## PROBLEM TO WORK ON
Print, in exact form, the lines below from the one containing "gray rectangle: (99, 296)" through the one containing "yellow square: (238, 73) -> (255, 100), moved", and omit all others.

## DATASET
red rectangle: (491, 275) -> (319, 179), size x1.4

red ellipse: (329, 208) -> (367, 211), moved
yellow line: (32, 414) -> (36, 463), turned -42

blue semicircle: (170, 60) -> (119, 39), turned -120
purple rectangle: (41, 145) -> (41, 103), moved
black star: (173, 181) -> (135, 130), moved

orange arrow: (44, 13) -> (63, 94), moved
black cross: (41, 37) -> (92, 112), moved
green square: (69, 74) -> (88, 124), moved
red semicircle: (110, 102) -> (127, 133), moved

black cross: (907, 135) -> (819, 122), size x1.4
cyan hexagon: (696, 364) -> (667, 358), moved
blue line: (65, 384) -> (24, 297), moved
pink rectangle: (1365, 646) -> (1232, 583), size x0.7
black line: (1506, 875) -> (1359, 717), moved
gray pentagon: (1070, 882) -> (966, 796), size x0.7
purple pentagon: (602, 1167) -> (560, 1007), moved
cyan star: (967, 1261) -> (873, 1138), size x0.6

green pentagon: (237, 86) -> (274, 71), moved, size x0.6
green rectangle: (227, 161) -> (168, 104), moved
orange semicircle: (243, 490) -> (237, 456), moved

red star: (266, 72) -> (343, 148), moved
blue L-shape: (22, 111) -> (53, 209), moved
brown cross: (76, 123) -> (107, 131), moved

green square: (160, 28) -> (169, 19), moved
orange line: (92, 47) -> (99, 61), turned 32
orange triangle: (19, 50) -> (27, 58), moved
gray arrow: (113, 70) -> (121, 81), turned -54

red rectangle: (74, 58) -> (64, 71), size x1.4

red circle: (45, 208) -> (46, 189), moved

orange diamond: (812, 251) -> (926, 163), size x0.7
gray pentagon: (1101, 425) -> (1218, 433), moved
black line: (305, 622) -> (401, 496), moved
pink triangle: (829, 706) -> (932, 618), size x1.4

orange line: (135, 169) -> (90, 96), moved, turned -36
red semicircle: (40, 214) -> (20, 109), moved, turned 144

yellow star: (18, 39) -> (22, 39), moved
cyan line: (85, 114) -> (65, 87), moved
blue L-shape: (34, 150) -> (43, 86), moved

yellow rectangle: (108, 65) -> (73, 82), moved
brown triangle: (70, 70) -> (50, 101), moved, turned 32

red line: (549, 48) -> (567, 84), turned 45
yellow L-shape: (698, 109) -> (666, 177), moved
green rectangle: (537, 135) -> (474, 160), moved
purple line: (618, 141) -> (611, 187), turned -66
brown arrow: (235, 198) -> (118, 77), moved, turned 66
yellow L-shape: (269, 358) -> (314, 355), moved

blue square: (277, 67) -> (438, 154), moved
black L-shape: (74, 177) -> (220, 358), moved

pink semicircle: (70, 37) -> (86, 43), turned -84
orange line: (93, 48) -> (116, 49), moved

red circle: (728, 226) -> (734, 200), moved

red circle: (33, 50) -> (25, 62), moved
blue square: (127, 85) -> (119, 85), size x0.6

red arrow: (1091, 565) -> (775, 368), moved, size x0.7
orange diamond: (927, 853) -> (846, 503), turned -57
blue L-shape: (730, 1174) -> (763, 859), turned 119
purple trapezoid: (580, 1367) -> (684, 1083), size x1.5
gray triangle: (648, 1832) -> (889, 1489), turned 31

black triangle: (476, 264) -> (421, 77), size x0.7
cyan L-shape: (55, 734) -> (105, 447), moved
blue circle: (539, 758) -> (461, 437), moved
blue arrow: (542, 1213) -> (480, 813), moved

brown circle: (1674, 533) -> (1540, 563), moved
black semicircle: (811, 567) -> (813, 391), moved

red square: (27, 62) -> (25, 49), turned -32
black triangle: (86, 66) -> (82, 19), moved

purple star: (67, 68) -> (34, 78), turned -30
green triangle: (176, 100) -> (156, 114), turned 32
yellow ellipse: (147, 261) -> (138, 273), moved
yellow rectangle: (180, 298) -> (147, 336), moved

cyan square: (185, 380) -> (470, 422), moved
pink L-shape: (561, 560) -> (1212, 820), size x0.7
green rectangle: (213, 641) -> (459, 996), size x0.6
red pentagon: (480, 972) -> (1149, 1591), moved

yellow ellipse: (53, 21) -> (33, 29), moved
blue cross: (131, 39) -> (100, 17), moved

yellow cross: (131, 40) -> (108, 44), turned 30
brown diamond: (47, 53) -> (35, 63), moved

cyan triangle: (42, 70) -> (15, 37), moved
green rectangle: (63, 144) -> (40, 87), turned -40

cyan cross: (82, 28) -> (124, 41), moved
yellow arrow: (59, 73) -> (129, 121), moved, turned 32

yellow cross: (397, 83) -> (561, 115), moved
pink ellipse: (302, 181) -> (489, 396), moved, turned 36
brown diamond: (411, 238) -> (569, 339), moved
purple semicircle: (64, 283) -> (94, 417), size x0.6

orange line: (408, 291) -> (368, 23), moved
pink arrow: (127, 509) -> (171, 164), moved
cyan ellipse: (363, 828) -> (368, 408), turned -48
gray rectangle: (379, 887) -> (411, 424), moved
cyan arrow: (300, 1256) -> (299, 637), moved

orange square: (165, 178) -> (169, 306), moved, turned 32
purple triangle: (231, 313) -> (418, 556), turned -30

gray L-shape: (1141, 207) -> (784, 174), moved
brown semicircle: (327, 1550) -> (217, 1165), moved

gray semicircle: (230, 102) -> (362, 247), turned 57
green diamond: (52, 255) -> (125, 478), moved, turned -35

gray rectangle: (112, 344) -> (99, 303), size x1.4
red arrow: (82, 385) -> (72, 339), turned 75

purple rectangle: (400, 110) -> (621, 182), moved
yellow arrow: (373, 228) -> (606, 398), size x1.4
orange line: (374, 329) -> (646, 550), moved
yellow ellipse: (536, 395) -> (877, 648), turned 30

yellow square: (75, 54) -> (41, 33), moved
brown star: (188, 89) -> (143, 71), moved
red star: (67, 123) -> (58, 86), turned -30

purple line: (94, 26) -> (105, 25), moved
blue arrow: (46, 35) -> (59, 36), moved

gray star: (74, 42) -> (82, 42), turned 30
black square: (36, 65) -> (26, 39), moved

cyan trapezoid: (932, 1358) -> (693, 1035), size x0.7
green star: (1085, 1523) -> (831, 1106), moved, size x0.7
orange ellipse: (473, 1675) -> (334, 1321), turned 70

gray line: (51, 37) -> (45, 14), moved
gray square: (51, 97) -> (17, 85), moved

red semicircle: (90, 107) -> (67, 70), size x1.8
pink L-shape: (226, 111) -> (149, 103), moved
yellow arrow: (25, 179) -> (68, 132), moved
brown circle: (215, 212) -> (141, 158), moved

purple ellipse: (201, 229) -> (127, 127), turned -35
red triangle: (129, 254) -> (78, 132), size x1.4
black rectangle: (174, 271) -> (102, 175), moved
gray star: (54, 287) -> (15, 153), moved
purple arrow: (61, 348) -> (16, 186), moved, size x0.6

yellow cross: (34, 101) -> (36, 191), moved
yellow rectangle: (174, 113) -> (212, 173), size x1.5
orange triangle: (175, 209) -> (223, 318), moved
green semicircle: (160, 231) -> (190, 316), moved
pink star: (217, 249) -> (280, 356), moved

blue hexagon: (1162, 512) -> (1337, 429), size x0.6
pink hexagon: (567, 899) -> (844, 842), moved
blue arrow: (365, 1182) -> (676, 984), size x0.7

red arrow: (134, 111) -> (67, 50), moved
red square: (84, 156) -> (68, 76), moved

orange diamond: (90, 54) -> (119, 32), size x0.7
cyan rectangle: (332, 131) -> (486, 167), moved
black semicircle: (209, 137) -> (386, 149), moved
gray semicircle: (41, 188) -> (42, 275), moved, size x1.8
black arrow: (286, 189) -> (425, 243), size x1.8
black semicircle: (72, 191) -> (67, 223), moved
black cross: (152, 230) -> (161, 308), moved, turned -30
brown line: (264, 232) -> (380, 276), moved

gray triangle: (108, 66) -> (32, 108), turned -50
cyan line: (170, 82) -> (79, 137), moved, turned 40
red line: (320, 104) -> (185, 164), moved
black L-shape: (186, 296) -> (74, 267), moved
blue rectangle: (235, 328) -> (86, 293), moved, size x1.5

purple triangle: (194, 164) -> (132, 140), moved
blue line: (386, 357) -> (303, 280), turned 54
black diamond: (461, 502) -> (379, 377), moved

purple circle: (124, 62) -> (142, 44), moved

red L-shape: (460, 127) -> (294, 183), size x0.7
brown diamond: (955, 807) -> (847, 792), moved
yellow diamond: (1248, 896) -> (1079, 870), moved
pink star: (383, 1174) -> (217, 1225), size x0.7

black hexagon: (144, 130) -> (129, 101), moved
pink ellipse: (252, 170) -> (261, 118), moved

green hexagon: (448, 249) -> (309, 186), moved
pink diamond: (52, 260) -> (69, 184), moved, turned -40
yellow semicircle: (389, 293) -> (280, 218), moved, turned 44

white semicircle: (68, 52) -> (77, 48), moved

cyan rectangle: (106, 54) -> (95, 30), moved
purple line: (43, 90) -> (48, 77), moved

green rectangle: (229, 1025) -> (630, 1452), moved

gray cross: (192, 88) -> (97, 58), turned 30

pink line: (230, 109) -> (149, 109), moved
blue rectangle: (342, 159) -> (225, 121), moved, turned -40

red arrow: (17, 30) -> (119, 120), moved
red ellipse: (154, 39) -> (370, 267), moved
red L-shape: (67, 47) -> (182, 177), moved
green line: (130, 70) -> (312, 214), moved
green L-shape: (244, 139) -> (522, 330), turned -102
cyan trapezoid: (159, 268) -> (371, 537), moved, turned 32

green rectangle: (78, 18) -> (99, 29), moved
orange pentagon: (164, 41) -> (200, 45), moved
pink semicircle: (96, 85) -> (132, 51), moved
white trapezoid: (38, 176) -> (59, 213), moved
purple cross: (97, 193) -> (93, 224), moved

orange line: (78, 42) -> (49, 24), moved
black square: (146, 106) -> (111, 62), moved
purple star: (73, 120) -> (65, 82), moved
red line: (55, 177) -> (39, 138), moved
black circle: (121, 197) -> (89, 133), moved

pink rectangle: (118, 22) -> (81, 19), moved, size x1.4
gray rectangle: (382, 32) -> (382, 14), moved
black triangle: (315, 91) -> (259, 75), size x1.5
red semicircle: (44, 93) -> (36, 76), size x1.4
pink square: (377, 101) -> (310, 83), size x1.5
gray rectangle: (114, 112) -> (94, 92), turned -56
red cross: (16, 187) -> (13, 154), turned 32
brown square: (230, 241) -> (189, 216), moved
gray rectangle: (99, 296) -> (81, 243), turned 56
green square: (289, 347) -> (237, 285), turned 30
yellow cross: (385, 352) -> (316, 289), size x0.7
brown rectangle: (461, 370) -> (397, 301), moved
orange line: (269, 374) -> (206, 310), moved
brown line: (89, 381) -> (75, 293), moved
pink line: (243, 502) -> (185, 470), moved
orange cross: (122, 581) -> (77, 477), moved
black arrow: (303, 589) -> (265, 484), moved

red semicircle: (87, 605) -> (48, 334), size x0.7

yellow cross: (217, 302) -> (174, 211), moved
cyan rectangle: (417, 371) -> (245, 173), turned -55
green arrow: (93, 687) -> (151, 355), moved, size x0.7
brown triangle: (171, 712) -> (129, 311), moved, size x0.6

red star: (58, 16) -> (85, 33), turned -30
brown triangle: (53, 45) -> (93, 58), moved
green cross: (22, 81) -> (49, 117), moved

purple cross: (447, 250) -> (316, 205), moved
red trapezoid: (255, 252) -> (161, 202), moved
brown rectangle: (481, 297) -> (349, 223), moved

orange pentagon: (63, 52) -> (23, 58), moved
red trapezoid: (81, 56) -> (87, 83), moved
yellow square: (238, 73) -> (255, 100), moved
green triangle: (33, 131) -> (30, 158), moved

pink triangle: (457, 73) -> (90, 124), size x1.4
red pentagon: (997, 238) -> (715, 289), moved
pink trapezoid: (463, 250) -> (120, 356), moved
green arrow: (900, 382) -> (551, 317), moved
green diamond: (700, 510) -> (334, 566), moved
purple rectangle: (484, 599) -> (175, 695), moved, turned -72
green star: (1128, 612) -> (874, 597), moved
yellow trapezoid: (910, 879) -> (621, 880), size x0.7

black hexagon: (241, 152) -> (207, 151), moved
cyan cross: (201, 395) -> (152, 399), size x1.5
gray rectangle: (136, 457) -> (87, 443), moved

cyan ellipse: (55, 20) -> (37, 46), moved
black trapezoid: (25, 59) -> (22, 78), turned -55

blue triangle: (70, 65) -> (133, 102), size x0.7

## RESULT OF THE EXERCISE
gray rectangle: (99, 296) -> (81, 243), turned 56
green square: (289, 347) -> (237, 285), turned 30
yellow cross: (385, 352) -> (316, 289), size x0.7
brown rectangle: (461, 370) -> (397, 301), moved
orange line: (269, 374) -> (206, 310), moved
brown line: (89, 381) -> (75, 293), moved
pink line: (243, 502) -> (185, 470), moved
orange cross: (122, 581) -> (77, 477), moved
black arrow: (303, 589) -> (265, 484), moved

red semicircle: (87, 605) -> (48, 334), size x0.7

yellow cross: (217, 302) -> (174, 211), moved
cyan rectangle: (417, 371) -> (245, 173), turned -55
green arrow: (93, 687) -> (151, 355), moved, size x0.7
brown triangle: (171, 712) -> (129, 311), moved, size x0.6

red star: (58, 16) -> (85, 33), turned -30
brown triangle: (53, 45) -> (93, 58), moved
green cross: (22, 81) -> (49, 117), moved

purple cross: (447, 250) -> (316, 205), moved
red trapezoid: (255, 252) -> (161, 202), moved
brown rectangle: (481, 297) -> (349, 223), moved

orange pentagon: (63, 52) -> (23, 58), moved
red trapezoid: (81, 56) -> (87, 83), moved
yellow square: (238, 73) -> (255, 100), moved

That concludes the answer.